EXERCISE INSTRUCTIONS
When you reach the line containing "orange arrow at (56, 254): moved", stop after it; until then, copy each line of the listing exactly, starting with the first.

==== DATA TO USE ====

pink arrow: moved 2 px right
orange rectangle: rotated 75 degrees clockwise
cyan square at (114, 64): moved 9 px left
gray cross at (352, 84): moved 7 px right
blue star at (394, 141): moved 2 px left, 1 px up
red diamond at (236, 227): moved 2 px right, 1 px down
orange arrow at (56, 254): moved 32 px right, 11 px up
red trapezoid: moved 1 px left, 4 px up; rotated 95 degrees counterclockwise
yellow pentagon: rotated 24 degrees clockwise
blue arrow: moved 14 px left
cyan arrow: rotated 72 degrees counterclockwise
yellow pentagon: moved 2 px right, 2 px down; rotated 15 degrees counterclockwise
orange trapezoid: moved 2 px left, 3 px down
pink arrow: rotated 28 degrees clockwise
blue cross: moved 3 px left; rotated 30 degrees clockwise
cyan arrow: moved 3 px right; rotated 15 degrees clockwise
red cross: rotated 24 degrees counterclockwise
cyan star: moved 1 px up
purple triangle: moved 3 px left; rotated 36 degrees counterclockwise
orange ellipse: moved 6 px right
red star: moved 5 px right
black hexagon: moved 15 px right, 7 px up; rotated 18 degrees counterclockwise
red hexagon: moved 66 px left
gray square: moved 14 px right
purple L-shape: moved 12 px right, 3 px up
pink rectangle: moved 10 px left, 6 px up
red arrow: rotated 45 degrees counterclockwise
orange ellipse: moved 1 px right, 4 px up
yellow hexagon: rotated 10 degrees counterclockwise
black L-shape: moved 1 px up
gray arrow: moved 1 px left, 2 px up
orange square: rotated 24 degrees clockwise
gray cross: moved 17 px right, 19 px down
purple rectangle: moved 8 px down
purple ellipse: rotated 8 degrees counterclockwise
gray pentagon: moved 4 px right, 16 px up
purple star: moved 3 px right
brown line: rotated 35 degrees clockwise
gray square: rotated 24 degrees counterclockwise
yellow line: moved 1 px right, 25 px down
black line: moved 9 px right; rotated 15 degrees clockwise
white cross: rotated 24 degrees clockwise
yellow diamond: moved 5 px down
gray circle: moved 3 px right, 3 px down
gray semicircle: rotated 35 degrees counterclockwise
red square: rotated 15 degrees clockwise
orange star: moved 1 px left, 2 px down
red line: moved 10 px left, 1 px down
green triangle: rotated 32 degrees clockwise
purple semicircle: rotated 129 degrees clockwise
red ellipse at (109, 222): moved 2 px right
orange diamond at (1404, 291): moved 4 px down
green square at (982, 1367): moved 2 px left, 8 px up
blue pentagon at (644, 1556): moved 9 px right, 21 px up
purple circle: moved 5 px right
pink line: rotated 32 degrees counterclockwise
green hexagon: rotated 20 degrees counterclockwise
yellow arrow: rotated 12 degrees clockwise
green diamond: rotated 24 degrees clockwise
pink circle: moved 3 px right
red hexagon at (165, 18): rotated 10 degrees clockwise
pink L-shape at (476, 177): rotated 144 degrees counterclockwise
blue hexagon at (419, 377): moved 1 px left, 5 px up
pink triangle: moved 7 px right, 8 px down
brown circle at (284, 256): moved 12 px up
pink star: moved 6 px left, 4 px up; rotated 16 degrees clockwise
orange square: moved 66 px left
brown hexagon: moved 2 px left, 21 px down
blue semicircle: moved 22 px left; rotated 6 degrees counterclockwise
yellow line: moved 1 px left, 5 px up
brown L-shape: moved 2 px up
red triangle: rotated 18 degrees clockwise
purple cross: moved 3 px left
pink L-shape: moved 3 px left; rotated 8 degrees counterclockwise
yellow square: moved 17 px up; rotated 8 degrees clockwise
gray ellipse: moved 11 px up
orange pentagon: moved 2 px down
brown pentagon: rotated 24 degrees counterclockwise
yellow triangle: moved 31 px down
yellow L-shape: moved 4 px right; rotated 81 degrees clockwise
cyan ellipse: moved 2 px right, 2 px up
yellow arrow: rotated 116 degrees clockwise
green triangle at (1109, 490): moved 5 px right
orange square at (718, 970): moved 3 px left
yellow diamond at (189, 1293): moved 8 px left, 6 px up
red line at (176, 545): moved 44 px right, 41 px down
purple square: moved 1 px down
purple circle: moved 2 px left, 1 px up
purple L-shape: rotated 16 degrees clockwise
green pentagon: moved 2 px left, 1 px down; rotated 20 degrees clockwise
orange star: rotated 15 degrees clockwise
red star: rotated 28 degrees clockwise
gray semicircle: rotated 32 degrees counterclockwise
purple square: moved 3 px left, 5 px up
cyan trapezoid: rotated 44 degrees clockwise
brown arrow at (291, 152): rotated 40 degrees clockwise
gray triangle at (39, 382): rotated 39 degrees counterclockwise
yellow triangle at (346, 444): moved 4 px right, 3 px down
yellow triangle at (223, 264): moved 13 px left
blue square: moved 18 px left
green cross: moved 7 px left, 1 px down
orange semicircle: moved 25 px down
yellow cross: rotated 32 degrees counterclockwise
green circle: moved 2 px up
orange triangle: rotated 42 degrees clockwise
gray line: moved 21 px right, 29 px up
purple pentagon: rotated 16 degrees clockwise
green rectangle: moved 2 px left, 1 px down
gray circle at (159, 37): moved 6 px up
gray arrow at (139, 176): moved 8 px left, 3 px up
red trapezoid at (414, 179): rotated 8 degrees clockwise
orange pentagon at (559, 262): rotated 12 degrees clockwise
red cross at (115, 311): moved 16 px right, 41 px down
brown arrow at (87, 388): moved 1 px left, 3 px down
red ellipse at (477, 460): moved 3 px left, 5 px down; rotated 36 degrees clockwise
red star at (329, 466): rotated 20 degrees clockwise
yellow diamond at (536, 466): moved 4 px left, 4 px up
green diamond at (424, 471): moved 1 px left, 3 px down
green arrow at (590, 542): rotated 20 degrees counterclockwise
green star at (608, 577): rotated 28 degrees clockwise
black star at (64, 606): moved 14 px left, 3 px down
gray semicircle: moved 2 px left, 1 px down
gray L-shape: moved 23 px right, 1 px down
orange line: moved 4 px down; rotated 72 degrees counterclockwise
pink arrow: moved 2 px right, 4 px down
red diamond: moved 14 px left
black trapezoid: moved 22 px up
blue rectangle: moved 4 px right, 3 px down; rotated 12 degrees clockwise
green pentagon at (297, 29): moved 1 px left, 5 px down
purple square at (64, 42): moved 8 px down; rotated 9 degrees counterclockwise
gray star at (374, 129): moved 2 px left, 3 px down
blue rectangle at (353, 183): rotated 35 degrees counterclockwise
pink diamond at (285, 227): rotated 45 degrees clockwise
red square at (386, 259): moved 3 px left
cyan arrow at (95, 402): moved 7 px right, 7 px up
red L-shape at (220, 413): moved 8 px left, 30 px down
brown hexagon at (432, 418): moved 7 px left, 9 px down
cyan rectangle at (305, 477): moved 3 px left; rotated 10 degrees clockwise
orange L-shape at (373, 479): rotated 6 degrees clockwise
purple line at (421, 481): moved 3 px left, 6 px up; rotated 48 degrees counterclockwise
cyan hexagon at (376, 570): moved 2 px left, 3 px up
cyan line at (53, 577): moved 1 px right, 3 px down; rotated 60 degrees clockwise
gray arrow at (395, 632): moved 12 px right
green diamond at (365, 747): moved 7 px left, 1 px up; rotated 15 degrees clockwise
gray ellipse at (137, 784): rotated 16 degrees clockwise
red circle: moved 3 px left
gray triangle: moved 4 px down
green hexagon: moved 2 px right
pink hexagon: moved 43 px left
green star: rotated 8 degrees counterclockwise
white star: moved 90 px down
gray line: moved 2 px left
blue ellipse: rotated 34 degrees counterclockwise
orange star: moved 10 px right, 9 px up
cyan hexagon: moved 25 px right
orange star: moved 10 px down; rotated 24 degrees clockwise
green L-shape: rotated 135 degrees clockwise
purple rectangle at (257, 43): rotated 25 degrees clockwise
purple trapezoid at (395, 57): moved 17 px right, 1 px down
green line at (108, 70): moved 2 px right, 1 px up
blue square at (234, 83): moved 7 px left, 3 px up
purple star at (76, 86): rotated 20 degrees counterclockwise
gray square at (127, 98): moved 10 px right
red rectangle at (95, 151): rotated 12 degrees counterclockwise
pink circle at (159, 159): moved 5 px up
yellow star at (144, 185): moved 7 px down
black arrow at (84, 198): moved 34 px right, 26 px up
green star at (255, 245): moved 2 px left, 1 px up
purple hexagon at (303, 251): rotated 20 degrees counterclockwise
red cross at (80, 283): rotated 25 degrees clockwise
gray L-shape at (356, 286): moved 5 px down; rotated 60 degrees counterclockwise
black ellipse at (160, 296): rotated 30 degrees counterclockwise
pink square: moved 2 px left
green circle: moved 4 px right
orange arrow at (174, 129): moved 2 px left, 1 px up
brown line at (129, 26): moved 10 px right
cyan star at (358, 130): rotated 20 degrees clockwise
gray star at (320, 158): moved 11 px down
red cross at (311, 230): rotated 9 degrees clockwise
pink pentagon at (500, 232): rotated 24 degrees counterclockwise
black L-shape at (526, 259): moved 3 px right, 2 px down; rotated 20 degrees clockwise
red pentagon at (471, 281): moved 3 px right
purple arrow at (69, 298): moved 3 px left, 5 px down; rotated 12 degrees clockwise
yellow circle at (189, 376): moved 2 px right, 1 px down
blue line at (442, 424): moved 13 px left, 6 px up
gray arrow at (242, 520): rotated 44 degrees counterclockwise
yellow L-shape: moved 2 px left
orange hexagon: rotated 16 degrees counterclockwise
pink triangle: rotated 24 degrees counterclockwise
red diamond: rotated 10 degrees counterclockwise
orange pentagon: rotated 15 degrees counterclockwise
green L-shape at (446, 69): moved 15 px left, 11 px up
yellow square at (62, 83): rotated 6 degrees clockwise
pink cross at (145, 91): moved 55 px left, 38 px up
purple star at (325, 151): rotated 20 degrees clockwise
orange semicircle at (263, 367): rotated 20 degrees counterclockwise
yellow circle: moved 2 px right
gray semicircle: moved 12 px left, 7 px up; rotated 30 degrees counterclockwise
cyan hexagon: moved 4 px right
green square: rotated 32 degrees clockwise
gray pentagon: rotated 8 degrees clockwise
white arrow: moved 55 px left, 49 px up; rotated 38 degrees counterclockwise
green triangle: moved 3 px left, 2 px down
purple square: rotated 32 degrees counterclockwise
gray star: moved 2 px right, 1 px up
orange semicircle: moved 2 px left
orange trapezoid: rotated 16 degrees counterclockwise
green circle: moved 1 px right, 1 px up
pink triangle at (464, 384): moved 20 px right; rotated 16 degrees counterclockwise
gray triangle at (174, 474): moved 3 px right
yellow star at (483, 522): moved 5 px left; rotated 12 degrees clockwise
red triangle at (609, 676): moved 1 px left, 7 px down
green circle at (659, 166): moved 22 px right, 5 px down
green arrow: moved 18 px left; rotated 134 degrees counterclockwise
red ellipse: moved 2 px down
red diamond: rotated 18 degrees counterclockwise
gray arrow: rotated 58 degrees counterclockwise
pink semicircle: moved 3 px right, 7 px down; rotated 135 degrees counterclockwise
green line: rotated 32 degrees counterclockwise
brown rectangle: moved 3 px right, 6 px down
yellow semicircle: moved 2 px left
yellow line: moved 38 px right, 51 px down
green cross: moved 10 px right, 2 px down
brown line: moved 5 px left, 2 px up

====

EXPECTED ANSWER
pink arrow: moved 2 px right
orange rectangle: rotated 75 degrees clockwise
cyan square at (114, 64): moved 9 px left
gray cross at (352, 84): moved 7 px right
blue star at (394, 141): moved 2 px left, 1 px up
red diamond at (236, 227): moved 2 px right, 1 px down
orange arrow at (56, 254): moved 32 px right, 11 px up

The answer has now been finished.